##### GIVEN RECORDS
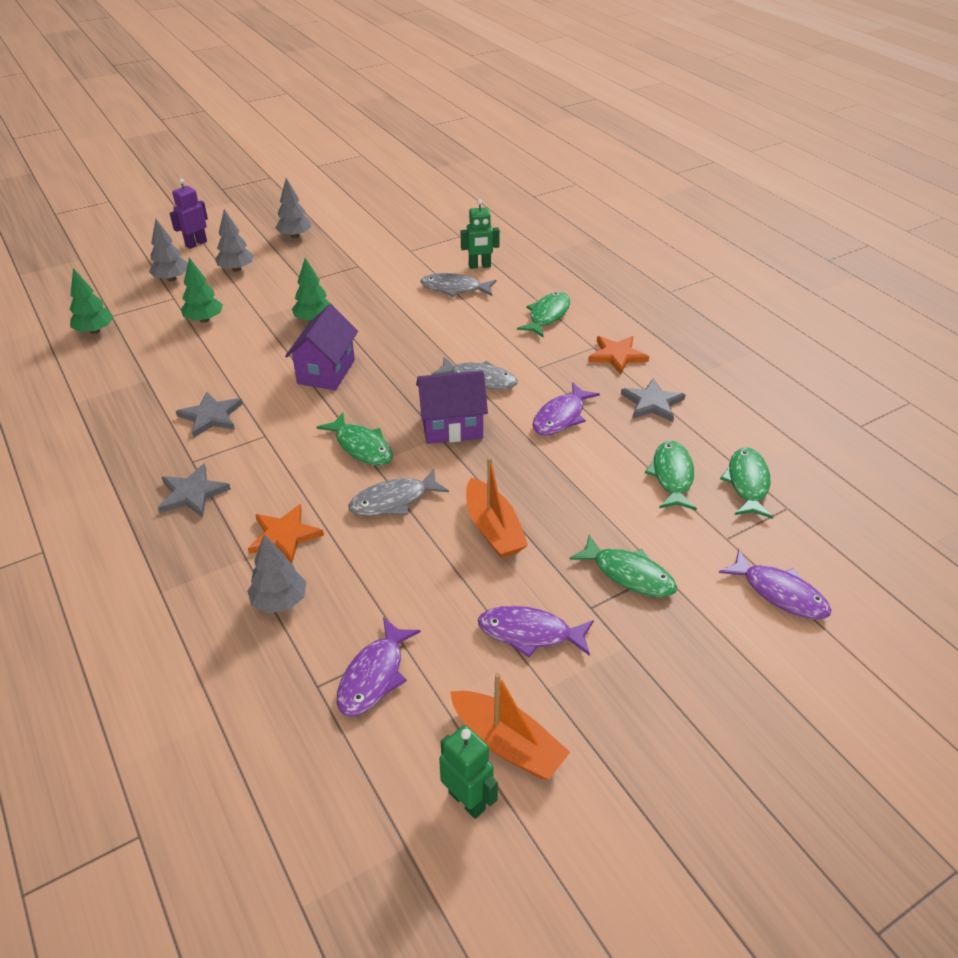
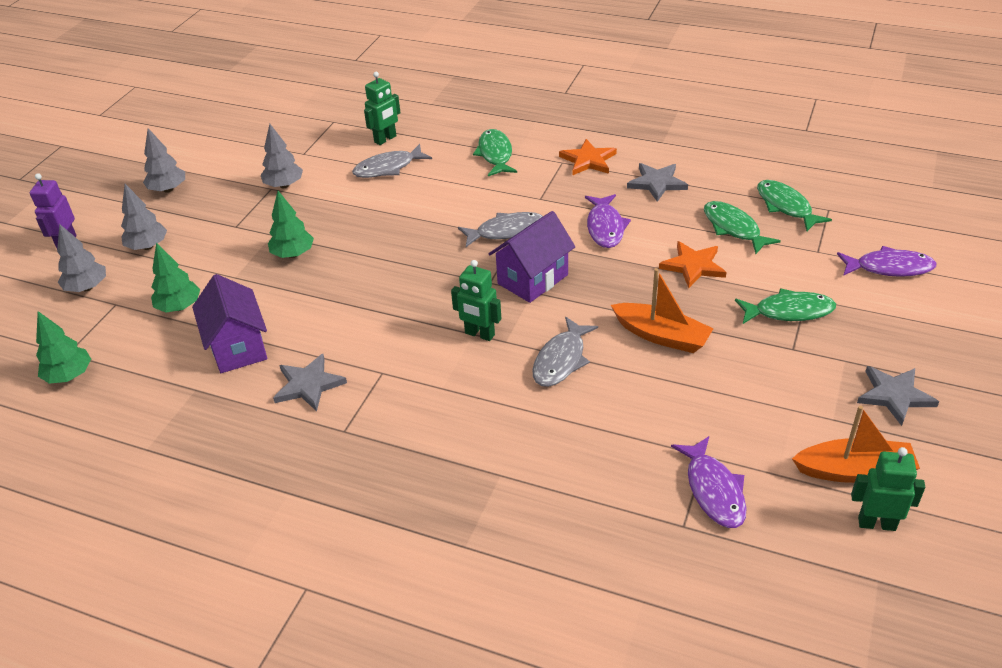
camera: 35 degrees left, 0 degrees up
(192, 494) = (382, 455): grey star -> grey star (894, 396)
(280, 601) = (574, 487): grey tree -> grey tree (284, 185)
(284, 535) = (510, 438): orange star -> orange star (693, 266)
(326, 372) = (366, 292): purple house -> purple house (238, 347)
(361, 446) = (479, 334): green fish -> green robot
(530, 633) = (777, 391): purple fish -> none

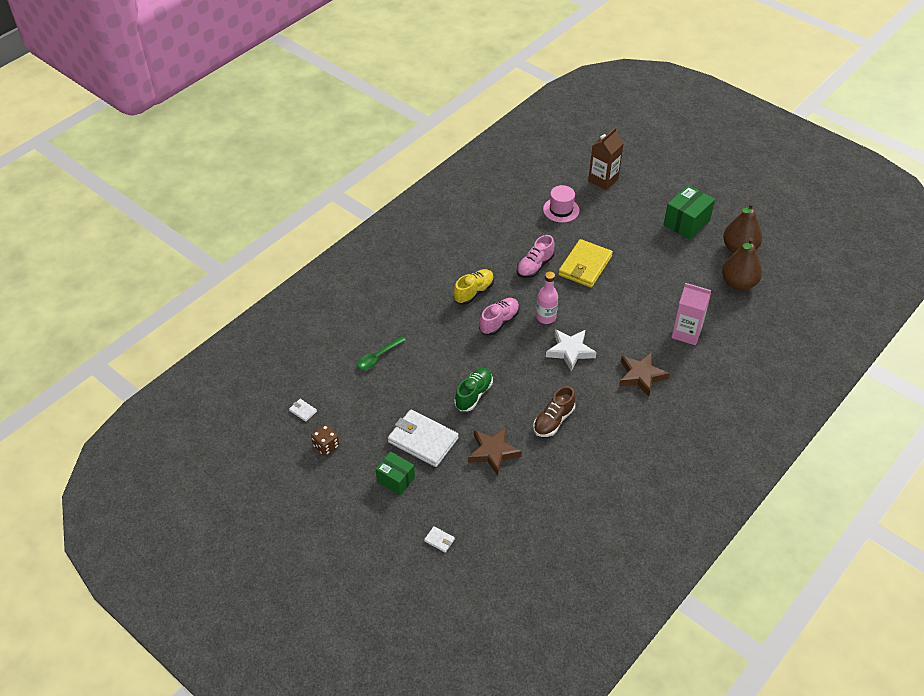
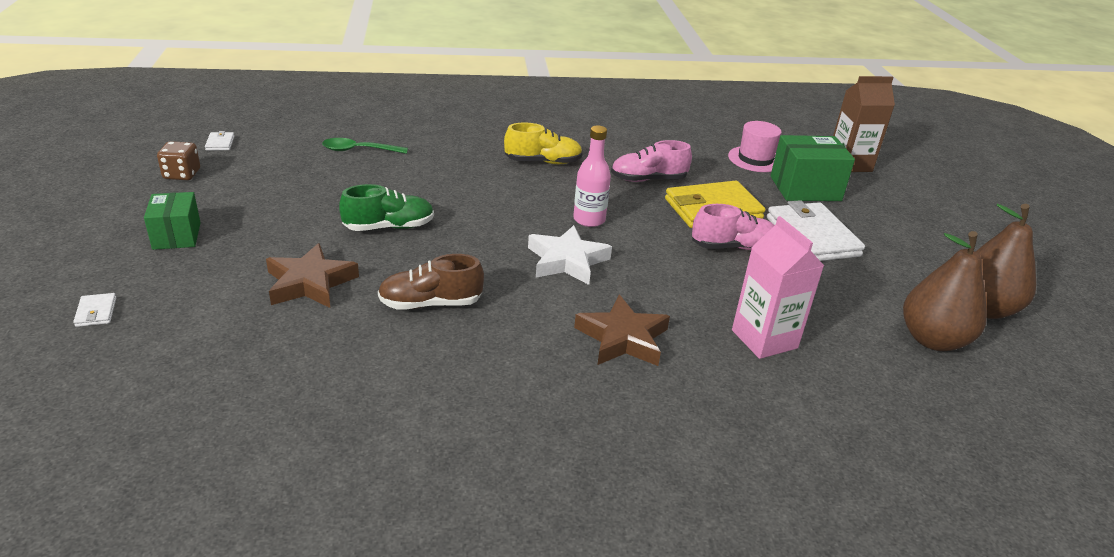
camera: 40 degrees right, 15 degrees down
(423, 440) = (267, 226): white wallet -> white wallet (812, 236)
(499, 322) = (528, 194): pink shoe -> pink shoe (733, 247)
(686, 223) = (924, 246): green box -> green box (805, 188)

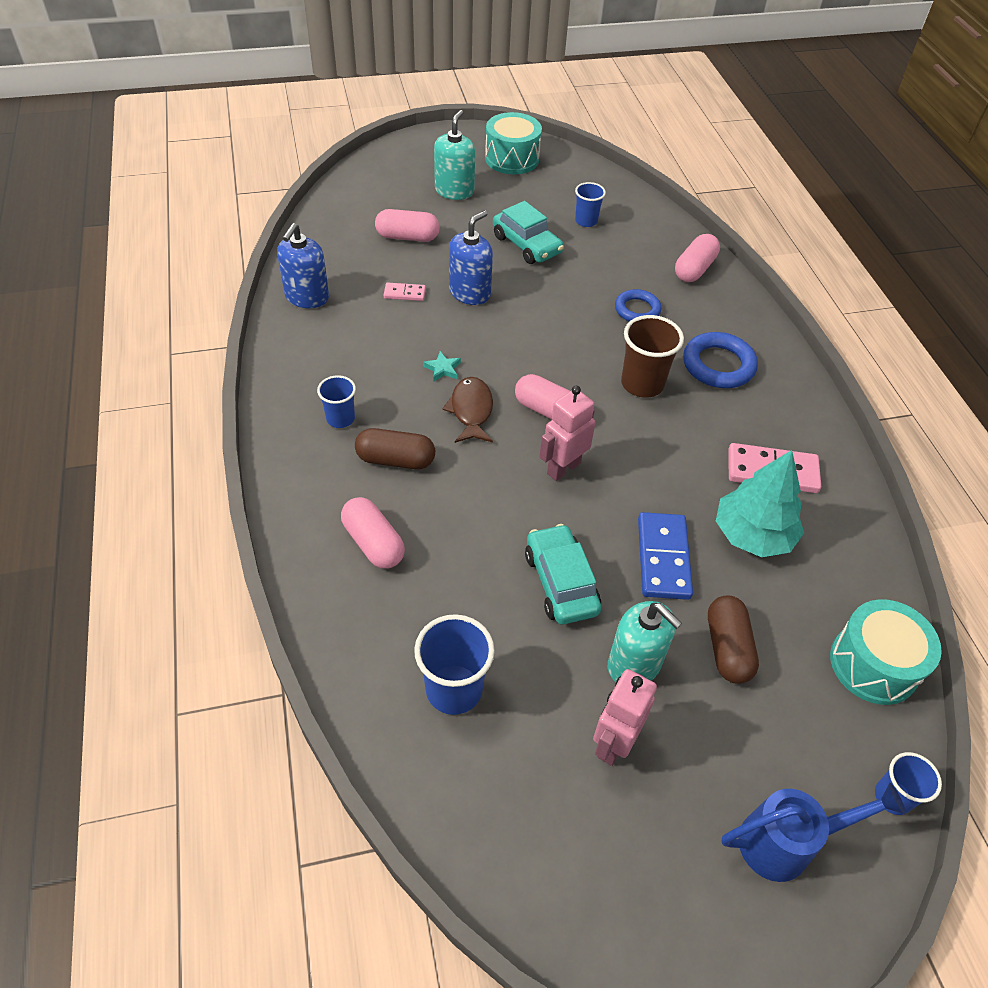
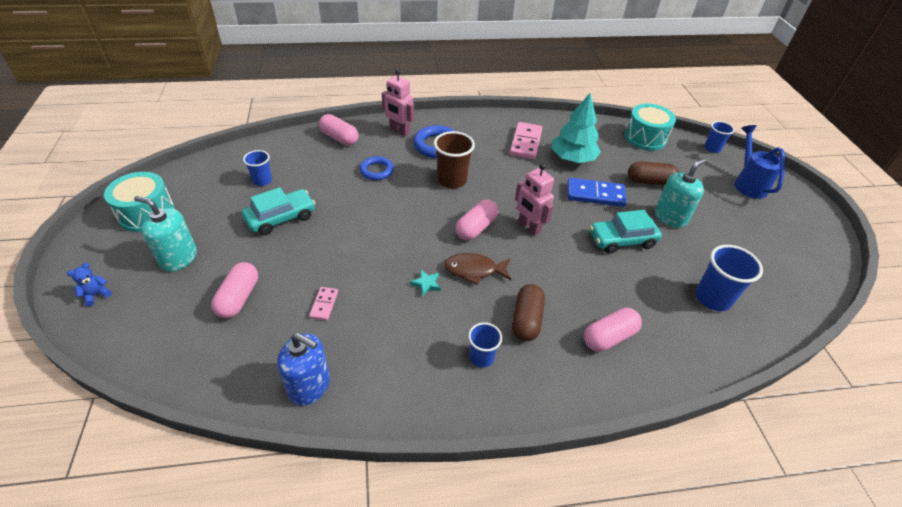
camera: 85 degrees left, 5 degrees down
(403, 158) = (96, 295): none -> blue teddy bear
(470, 293) = (335, 259): blue soap dispenser -> none
(613, 743) = (721, 232): pink robot -> pink robot (399, 131)

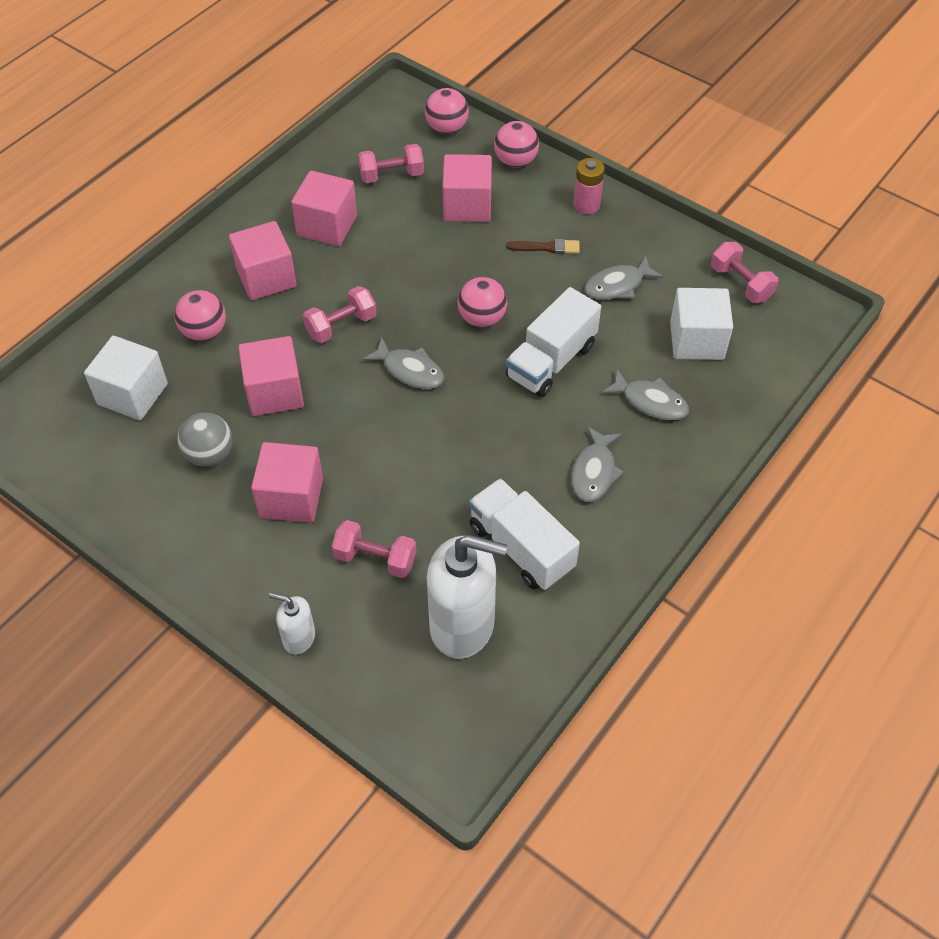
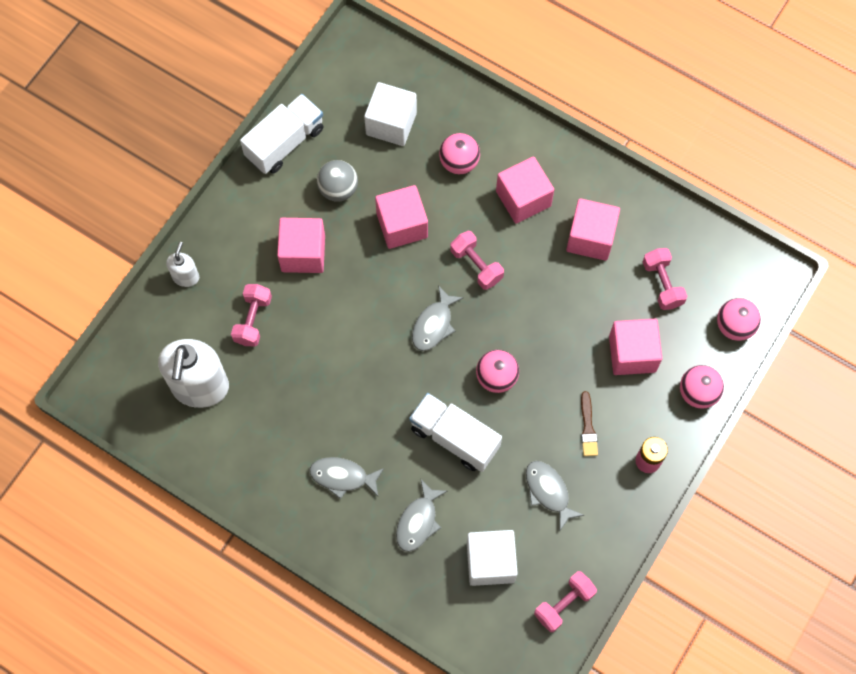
camera: 85 degrees right, 15 degrees up
(521, 547) = (268, 424): white truck -> white truck (285, 143)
##########
§ ASSIGNMENT
Count up every line above that has the word "right" in it; answer with the number alone.

§ TASK OUTPUT
2